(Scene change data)
*** Block opens ***

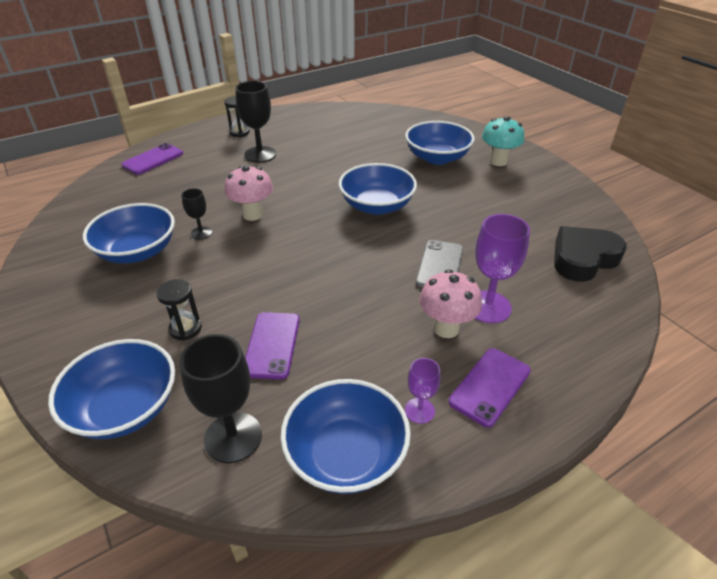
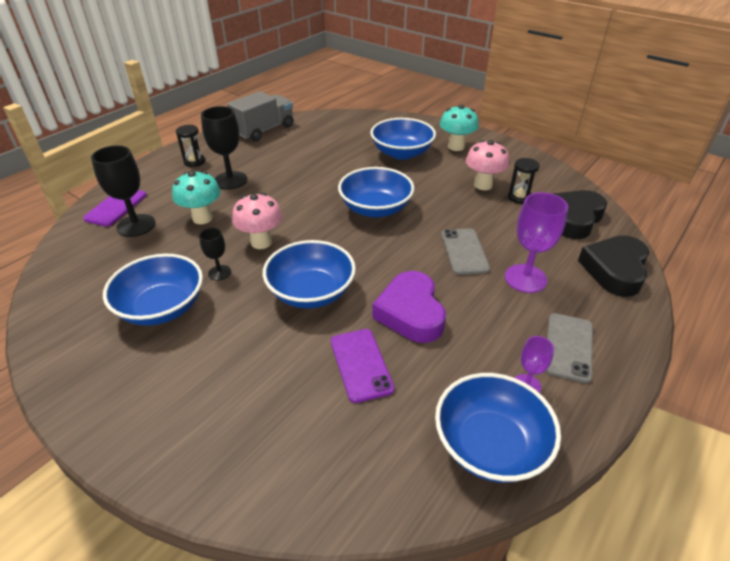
camera: 20 degrees left, 0 degrees up
(125, 408) = (253, 471): blue bowl -> blue bowl (311, 292)
(185, 329) = (265, 373): black hourglass -> black hourglass (519, 197)
(216, 183) = (202, 218): none -> turquoise mushroom
(233, 437) = (380, 464): black goblet -> black goblet (136, 225)
(318, 114) = (264, 130): none -> grey truck
(348, 310) = (410, 312): none -> purple heart
(446, 328) = (503, 306): pink mushroom -> pink mushroom (483, 185)
(490, 386) = (568, 347): purple phone -> grey phone
(596, 322) = (614, 270): none -> black heart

*** Block closes ***

Your objective. Of the entries above, repeat exactly the lines between the line with "(216, 183) = (202, 218): none" and the line with "(446, 328) = (503, 306): pink", inclusive, and no others.

Finished exercise.
(216, 183) = (202, 218): none -> turquoise mushroom
(233, 437) = (380, 464): black goblet -> black goblet (136, 225)
(318, 114) = (264, 130): none -> grey truck
(348, 310) = (410, 312): none -> purple heart
(446, 328) = (503, 306): pink mushroom -> pink mushroom (483, 185)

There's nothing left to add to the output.